Required action
The records below are to be retyped in full. Keep every word.

Information provided

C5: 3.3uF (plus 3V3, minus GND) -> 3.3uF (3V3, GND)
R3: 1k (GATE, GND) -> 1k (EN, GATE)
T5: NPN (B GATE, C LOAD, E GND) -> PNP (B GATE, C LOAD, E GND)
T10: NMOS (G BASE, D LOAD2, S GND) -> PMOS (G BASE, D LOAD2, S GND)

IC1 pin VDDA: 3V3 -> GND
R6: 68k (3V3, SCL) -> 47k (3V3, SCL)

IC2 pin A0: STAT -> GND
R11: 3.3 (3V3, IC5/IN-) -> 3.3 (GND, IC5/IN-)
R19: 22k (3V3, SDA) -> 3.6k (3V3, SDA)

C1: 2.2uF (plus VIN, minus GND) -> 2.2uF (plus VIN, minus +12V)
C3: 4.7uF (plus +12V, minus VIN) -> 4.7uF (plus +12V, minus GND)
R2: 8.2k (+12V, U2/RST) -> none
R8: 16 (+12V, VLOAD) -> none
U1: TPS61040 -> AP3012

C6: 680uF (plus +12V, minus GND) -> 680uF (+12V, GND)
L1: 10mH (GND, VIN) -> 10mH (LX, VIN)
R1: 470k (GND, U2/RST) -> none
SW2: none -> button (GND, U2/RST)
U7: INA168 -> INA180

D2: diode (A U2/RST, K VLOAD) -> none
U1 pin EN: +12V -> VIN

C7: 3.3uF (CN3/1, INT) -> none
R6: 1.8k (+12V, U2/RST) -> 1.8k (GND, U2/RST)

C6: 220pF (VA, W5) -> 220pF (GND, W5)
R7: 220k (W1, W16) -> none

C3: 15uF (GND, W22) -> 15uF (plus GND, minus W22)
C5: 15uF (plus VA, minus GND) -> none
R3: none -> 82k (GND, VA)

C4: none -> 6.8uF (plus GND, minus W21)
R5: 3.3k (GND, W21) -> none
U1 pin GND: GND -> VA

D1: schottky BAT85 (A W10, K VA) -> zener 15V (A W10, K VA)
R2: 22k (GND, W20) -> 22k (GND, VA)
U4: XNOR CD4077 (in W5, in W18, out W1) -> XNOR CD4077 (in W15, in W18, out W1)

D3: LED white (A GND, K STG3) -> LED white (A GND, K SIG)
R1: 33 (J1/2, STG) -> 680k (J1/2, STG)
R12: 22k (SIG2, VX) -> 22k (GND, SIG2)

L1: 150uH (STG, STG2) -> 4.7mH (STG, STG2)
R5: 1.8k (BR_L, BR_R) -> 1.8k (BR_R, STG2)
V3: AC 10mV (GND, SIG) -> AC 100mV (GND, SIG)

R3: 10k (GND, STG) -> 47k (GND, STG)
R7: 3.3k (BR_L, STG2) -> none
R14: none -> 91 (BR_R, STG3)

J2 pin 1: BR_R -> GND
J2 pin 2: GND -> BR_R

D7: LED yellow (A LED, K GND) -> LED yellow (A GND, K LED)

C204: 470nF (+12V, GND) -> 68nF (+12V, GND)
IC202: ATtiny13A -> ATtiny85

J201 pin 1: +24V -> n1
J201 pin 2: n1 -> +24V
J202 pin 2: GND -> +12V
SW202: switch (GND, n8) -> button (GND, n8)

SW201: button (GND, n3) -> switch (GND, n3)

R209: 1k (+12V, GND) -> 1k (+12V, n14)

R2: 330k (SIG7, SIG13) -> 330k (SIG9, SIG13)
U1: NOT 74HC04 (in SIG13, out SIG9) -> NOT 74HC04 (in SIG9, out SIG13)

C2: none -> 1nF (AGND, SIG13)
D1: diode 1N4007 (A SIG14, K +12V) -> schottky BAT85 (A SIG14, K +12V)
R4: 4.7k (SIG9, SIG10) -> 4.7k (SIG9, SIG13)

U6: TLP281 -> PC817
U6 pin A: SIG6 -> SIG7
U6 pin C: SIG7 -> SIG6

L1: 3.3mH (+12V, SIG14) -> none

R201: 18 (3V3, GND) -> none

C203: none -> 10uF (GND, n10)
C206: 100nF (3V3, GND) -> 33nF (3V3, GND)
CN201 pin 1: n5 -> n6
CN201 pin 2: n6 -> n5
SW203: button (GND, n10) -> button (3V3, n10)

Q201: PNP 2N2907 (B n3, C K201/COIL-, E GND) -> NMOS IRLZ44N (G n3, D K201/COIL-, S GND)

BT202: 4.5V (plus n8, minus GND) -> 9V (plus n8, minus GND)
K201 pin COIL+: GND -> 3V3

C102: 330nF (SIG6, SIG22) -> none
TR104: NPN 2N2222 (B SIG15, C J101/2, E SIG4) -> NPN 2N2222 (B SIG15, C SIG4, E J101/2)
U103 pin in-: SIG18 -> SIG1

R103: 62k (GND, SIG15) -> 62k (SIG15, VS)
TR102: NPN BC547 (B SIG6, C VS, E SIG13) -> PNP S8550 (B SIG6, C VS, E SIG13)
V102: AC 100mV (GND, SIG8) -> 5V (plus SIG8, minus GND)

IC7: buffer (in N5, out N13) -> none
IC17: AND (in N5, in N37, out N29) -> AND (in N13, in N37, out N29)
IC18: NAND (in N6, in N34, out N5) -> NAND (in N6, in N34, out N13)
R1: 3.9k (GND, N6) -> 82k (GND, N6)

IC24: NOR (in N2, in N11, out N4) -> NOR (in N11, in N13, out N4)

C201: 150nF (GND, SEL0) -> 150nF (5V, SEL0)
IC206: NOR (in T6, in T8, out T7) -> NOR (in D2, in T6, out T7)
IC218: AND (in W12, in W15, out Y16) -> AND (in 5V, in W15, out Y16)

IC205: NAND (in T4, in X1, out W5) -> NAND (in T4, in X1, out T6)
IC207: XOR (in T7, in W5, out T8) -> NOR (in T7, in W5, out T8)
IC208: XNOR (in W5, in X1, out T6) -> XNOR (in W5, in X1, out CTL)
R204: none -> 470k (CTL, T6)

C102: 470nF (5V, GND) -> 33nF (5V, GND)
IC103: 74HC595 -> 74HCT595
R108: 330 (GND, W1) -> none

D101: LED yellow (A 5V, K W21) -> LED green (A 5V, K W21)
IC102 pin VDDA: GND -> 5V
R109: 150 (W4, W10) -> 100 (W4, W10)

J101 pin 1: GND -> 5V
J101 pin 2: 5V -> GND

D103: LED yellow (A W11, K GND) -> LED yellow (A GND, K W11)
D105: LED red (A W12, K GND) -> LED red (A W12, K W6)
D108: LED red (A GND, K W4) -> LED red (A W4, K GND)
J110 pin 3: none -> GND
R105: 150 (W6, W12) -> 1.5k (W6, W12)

Task output
C5: 3.3uF (plus 3V3, minus GND) -> 3.3uF (3V3, GND)
R3: 1k (GATE, GND) -> 1k (EN, GATE)
T5: NPN (B GATE, C LOAD, E GND) -> PNP (B GATE, C LOAD, E GND)
T10: NMOS (G BASE, D LOAD2, S GND) -> PMOS (G BASE, D LOAD2, S GND)

IC1 pin VDDA: 3V3 -> GND
R6: 68k (3V3, SCL) -> 47k (3V3, SCL)

IC2 pin A0: STAT -> GND
R11: 3.3 (3V3, IC5/IN-) -> 3.3 (GND, IC5/IN-)
R19: 22k (3V3, SDA) -> 3.6k (3V3, SDA)

C1: 2.2uF (plus VIN, minus GND) -> 2.2uF (plus VIN, minus +12V)
C3: 4.7uF (plus +12V, minus VIN) -> 4.7uF (plus +12V, minus GND)
R2: 8.2k (+12V, U2/RST) -> none
R8: 16 (+12V, VLOAD) -> none
U1: TPS61040 -> AP3012

C6: 680uF (plus +12V, minus GND) -> 680uF (+12V, GND)
L1: 10mH (GND, VIN) -> 10mH (LX, VIN)
R1: 470k (GND, U2/RST) -> none
SW2: none -> button (GND, U2/RST)
U7: INA168 -> INA180

D2: diode (A U2/RST, K VLOAD) -> none
U1 pin EN: +12V -> VIN

C7: 3.3uF (CN3/1, INT) -> none
R6: 1.8k (+12V, U2/RST) -> 1.8k (GND, U2/RST)

C6: 220pF (VA, W5) -> 220pF (GND, W5)
R7: 220k (W1, W16) -> none

C3: 15uF (GND, W22) -> 15uF (plus GND, minus W22)
C5: 15uF (plus VA, minus GND) -> none
R3: none -> 82k (GND, VA)

C4: none -> 6.8uF (plus GND, minus W21)
R5: 3.3k (GND, W21) -> none
U1 pin GND: GND -> VA

D1: schottky BAT85 (A W10, K VA) -> zener 15V (A W10, K VA)
R2: 22k (GND, W20) -> 22k (GND, VA)
U4: XNOR CD4077 (in W5, in W18, out W1) -> XNOR CD4077 (in W15, in W18, out W1)

D3: LED white (A GND, K STG3) -> LED white (A GND, K SIG)
R1: 33 (J1/2, STG) -> 680k (J1/2, STG)
R12: 22k (SIG2, VX) -> 22k (GND, SIG2)

L1: 150uH (STG, STG2) -> 4.7mH (STG, STG2)
R5: 1.8k (BR_L, BR_R) -> 1.8k (BR_R, STG2)
V3: AC 10mV (GND, SIG) -> AC 100mV (GND, SIG)

R3: 10k (GND, STG) -> 47k (GND, STG)
R7: 3.3k (BR_L, STG2) -> none
R14: none -> 91 (BR_R, STG3)

J2 pin 1: BR_R -> GND
J2 pin 2: GND -> BR_R

D7: LED yellow (A LED, K GND) -> LED yellow (A GND, K LED)

C204: 470nF (+12V, GND) -> 68nF (+12V, GND)
IC202: ATtiny13A -> ATtiny85

J201 pin 1: +24V -> n1
J201 pin 2: n1 -> +24V
J202 pin 2: GND -> +12V
SW202: switch (GND, n8) -> button (GND, n8)

SW201: button (GND, n3) -> switch (GND, n3)

R209: 1k (+12V, GND) -> 1k (+12V, n14)

R2: 330k (SIG7, SIG13) -> 330k (SIG9, SIG13)
U1: NOT 74HC04 (in SIG13, out SIG9) -> NOT 74HC04 (in SIG9, out SIG13)

C2: none -> 1nF (AGND, SIG13)
D1: diode 1N4007 (A SIG14, K +12V) -> schottky BAT85 (A SIG14, K +12V)
R4: 4.7k (SIG9, SIG10) -> 4.7k (SIG9, SIG13)

U6: TLP281 -> PC817
U6 pin A: SIG6 -> SIG7
U6 pin C: SIG7 -> SIG6

L1: 3.3mH (+12V, SIG14) -> none

R201: 18 (3V3, GND) -> none

C203: none -> 10uF (GND, n10)
C206: 100nF (3V3, GND) -> 33nF (3V3, GND)
CN201 pin 1: n5 -> n6
CN201 pin 2: n6 -> n5
SW203: button (GND, n10) -> button (3V3, n10)

Q201: PNP 2N2907 (B n3, C K201/COIL-, E GND) -> NMOS IRLZ44N (G n3, D K201/COIL-, S GND)

BT202: 4.5V (plus n8, minus GND) -> 9V (plus n8, minus GND)
K201 pin COIL+: GND -> 3V3

C102: 330nF (SIG6, SIG22) -> none
TR104: NPN 2N2222 (B SIG15, C J101/2, E SIG4) -> NPN 2N2222 (B SIG15, C SIG4, E J101/2)
U103 pin in-: SIG18 -> SIG1

R103: 62k (GND, SIG15) -> 62k (SIG15, VS)
TR102: NPN BC547 (B SIG6, C VS, E SIG13) -> PNP S8550 (B SIG6, C VS, E SIG13)
V102: AC 100mV (GND, SIG8) -> 5V (plus SIG8, minus GND)

IC7: buffer (in N5, out N13) -> none
IC17: AND (in N5, in N37, out N29) -> AND (in N13, in N37, out N29)
IC18: NAND (in N6, in N34, out N5) -> NAND (in N6, in N34, out N13)
R1: 3.9k (GND, N6) -> 82k (GND, N6)

IC24: NOR (in N2, in N11, out N4) -> NOR (in N11, in N13, out N4)

C201: 150nF (GND, SEL0) -> 150nF (5V, SEL0)
IC206: NOR (in T6, in T8, out T7) -> NOR (in D2, in T6, out T7)
IC218: AND (in W12, in W15, out Y16) -> AND (in 5V, in W15, out Y16)

IC205: NAND (in T4, in X1, out W5) -> NAND (in T4, in X1, out T6)
IC207: XOR (in T7, in W5, out T8) -> NOR (in T7, in W5, out T8)
IC208: XNOR (in W5, in X1, out T6) -> XNOR (in W5, in X1, out CTL)
R204: none -> 470k (CTL, T6)

C102: 470nF (5V, GND) -> 33nF (5V, GND)
IC103: 74HC595 -> 74HCT595
R108: 330 (GND, W1) -> none

D101: LED yellow (A 5V, K W21) -> LED green (A 5V, K W21)
IC102 pin VDDA: GND -> 5V
R109: 150 (W4, W10) -> 100 (W4, W10)

J101 pin 1: GND -> 5V
J101 pin 2: 5V -> GND

D103: LED yellow (A W11, K GND) -> LED yellow (A GND, K W11)
D105: LED red (A W12, K GND) -> LED red (A W12, K W6)
D108: LED red (A GND, K W4) -> LED red (A W4, K GND)
J110 pin 3: none -> GND
R105: 150 (W6, W12) -> 1.5k (W6, W12)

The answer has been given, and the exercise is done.